Problem statement |
Please copy each line below that contains the word "headphones".

Dataset |
========================================================================
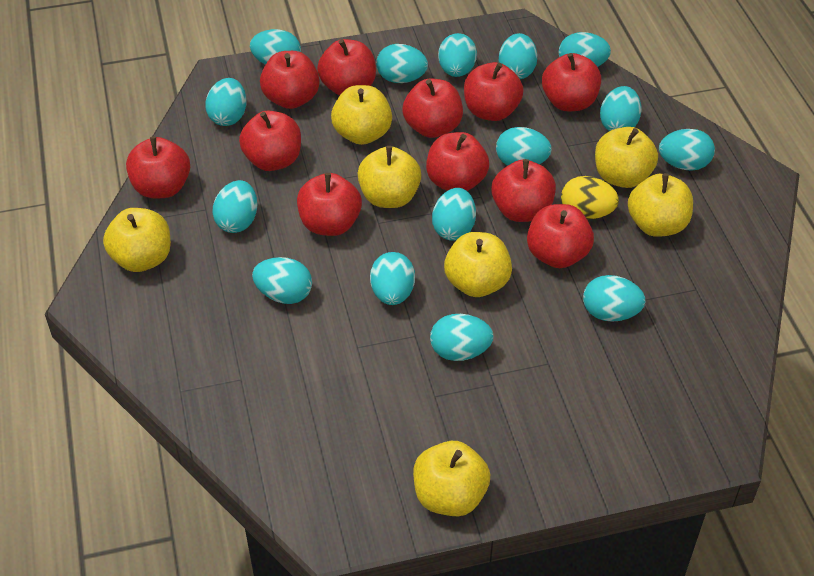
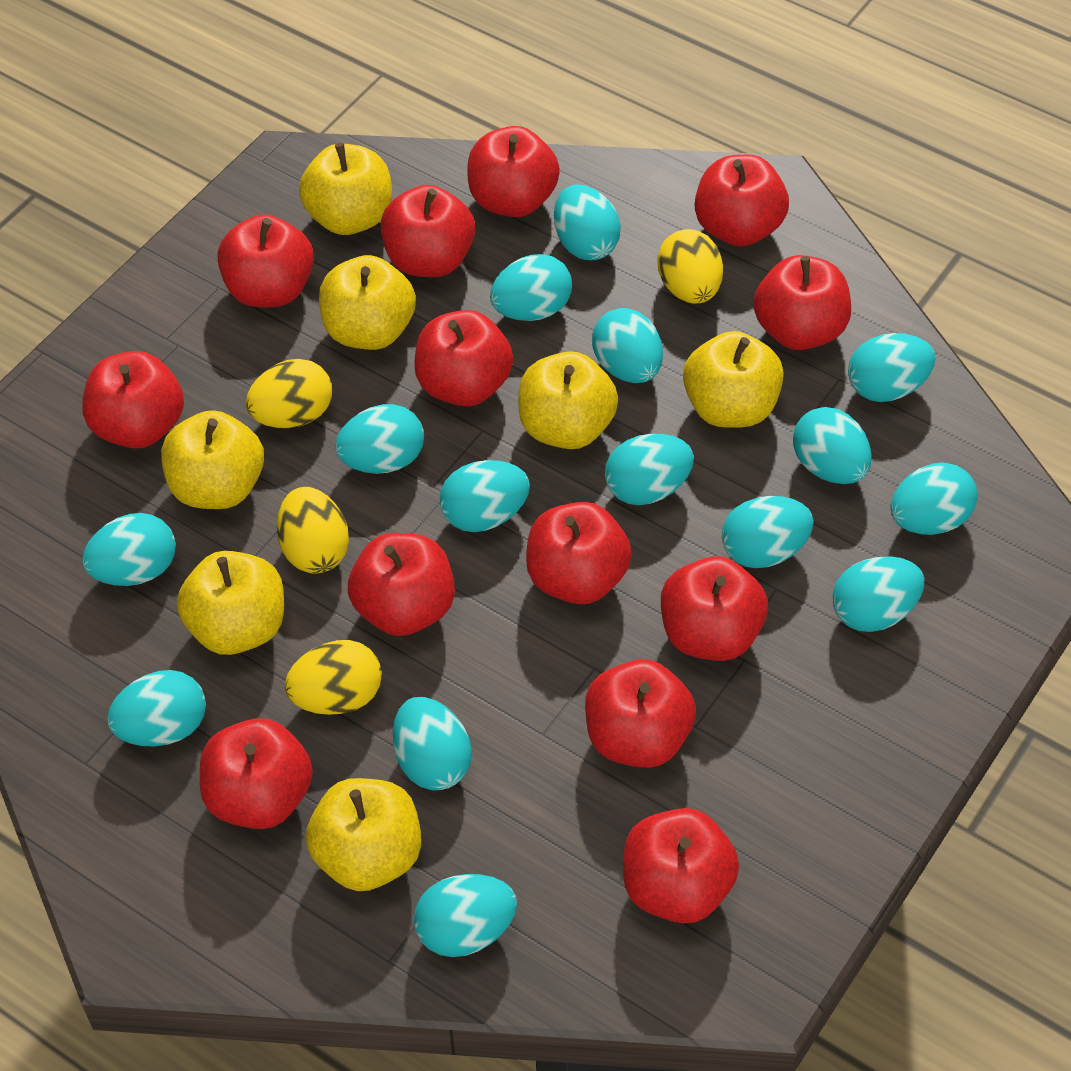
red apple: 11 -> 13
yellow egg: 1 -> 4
========================================================================
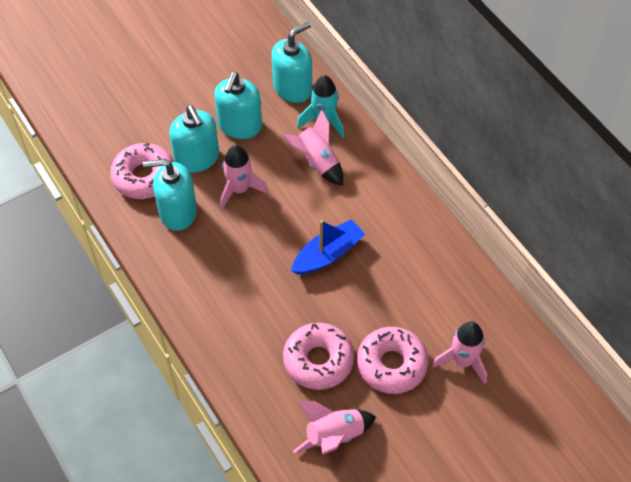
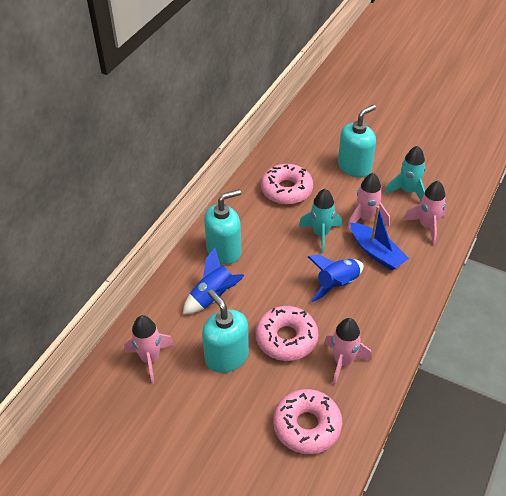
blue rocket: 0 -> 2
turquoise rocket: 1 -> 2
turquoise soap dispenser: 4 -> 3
========================================================================
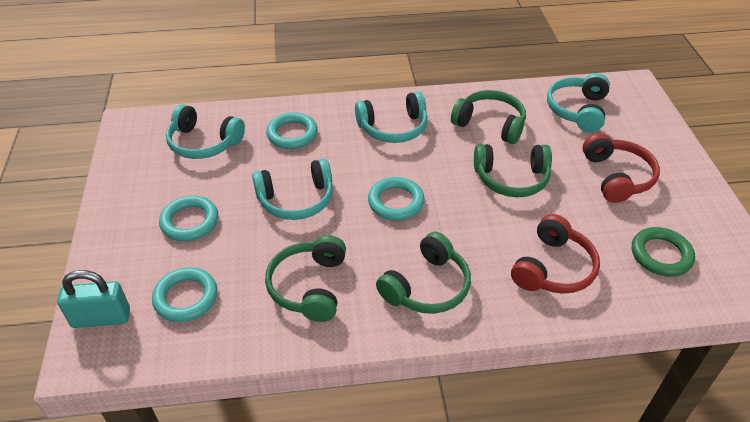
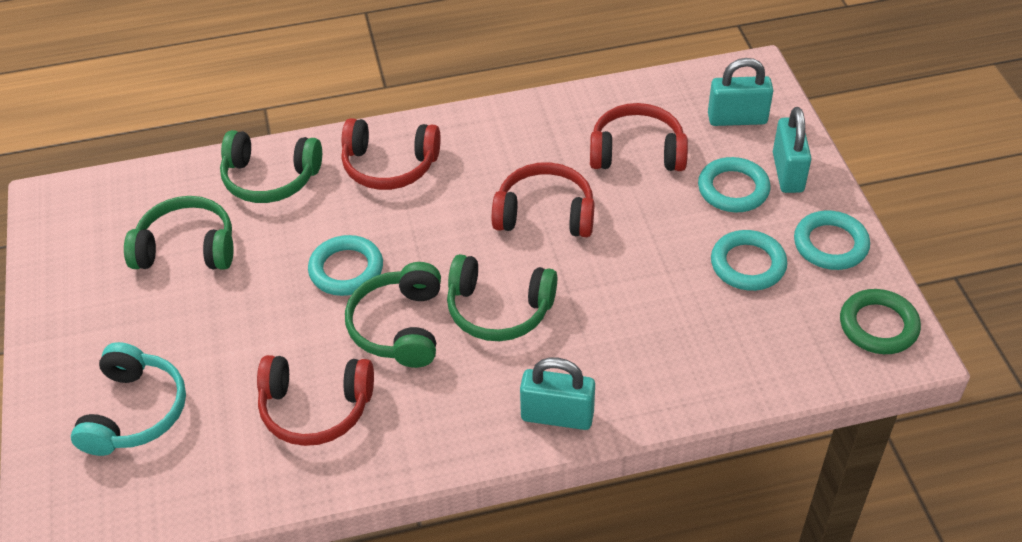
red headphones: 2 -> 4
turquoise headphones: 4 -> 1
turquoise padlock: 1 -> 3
========================================================================
Answer section |
red headphones: 2 -> 4
turquoise headphones: 4 -> 1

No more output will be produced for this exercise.